Material provided>
------------------------------------------------------------------------
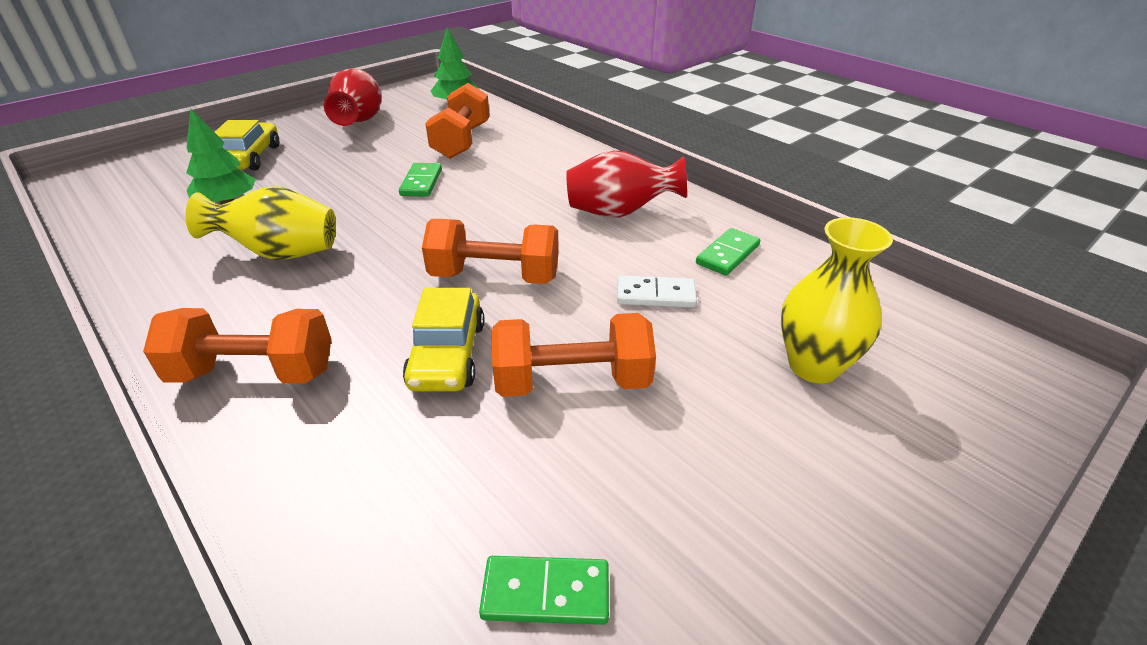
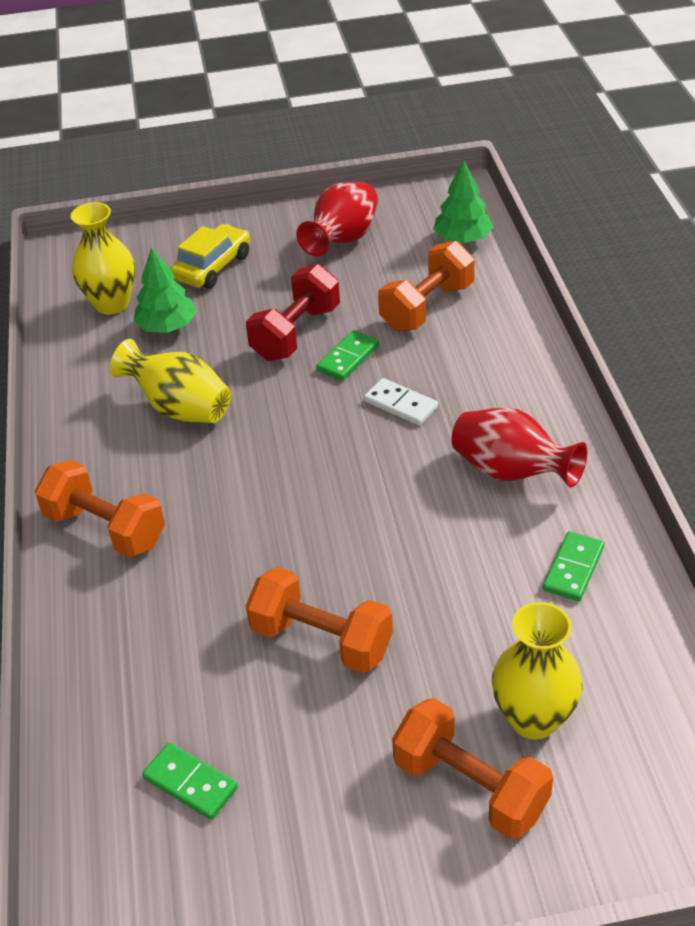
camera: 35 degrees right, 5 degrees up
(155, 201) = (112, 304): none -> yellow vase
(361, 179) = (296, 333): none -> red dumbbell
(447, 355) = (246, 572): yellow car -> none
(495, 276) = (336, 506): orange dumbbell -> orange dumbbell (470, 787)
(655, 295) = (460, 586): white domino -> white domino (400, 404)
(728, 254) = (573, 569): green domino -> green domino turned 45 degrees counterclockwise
------------------------------------------------------------------------
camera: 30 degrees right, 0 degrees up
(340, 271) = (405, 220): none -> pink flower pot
------------------------------------------------------------------------
Requirement>
Copy the lines from the entries above in which the word "none" appears.

Output for this task>
(155, 201) = (112, 304): none -> yellow vase
(361, 179) = (296, 333): none -> red dumbbell
(447, 355) = (246, 572): yellow car -> none
(340, 271) = (405, 220): none -> pink flower pot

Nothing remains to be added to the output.